Records excerpted from a collection:

((

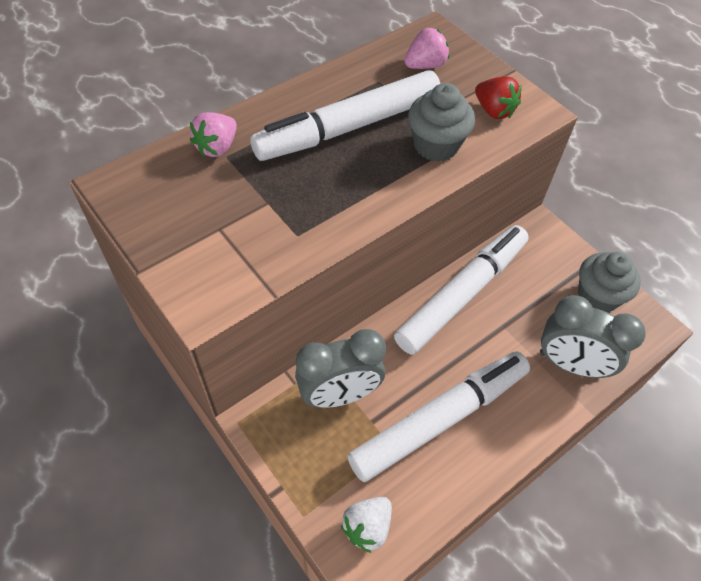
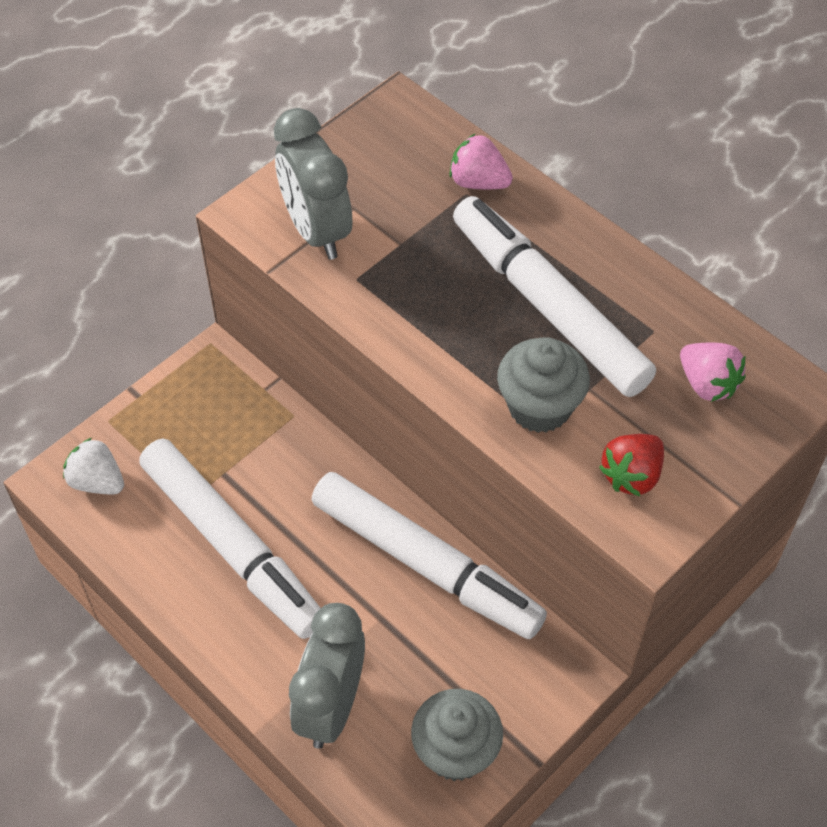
camera: 85 degrees right, 0 degrees up
grey clock [295,329,386,408] -> grey clock moved to [274,108,352,260]

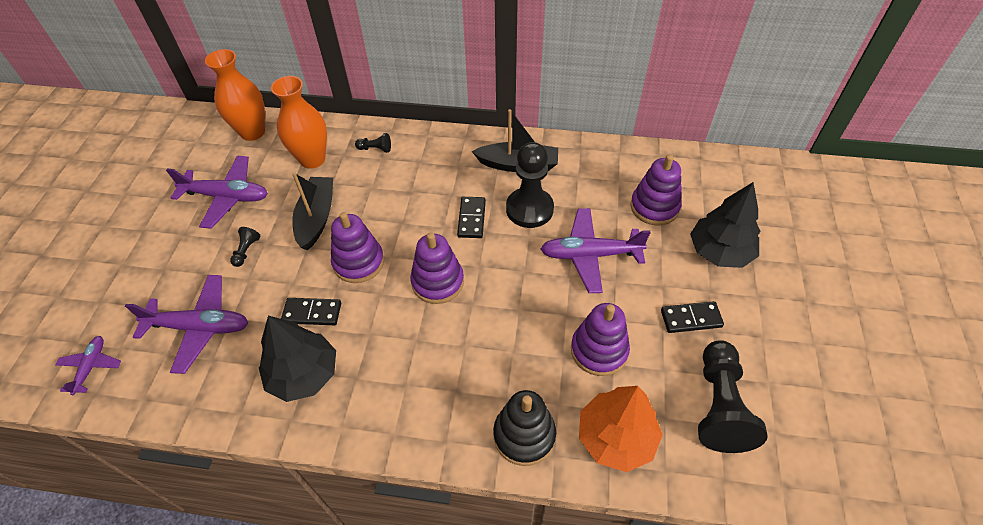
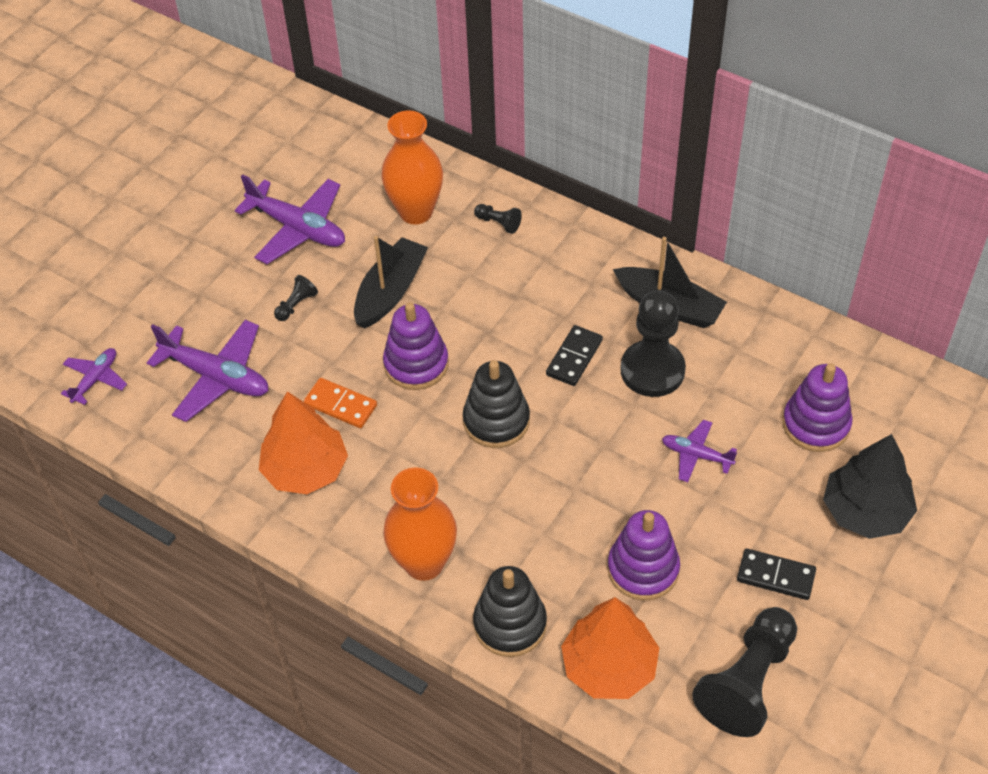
camera: 25 degrees right, 0 degrees up
orange vase [205,49,265,141] -> orange vase moved to [383,467,457,581]
black tree [259,316,336,402] -> orange tree [259,391,348,494]
black domino [281,298,341,325] -> orange domino [304,378,377,428]
purple stacking toy [410,232,464,304] -> black stacking toy [463,360,530,448]
purple plane [541,208,651,293] -> purple plane [662,420,737,482], size x0.55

))

▶ [Your objective]: A faithful copy of all the data above, without its pictures, is the expected result.

▶ [Solution for this exercise]:
camera: 85 degrees right, 0 degrees up
grey clock [295,329,386,408] -> grey clock moved to [274,108,352,260]

camera: 25 degrees right, 0 degrees up
orange vase [205,49,265,141] -> orange vase moved to [383,467,457,581]
black tree [259,316,336,402] -> orange tree [259,391,348,494]
black domino [281,298,341,325] -> orange domino [304,378,377,428]
purple stacking toy [410,232,464,304] -> black stacking toy [463,360,530,448]
purple plane [541,208,651,293] -> purple plane [662,420,737,482], size x0.55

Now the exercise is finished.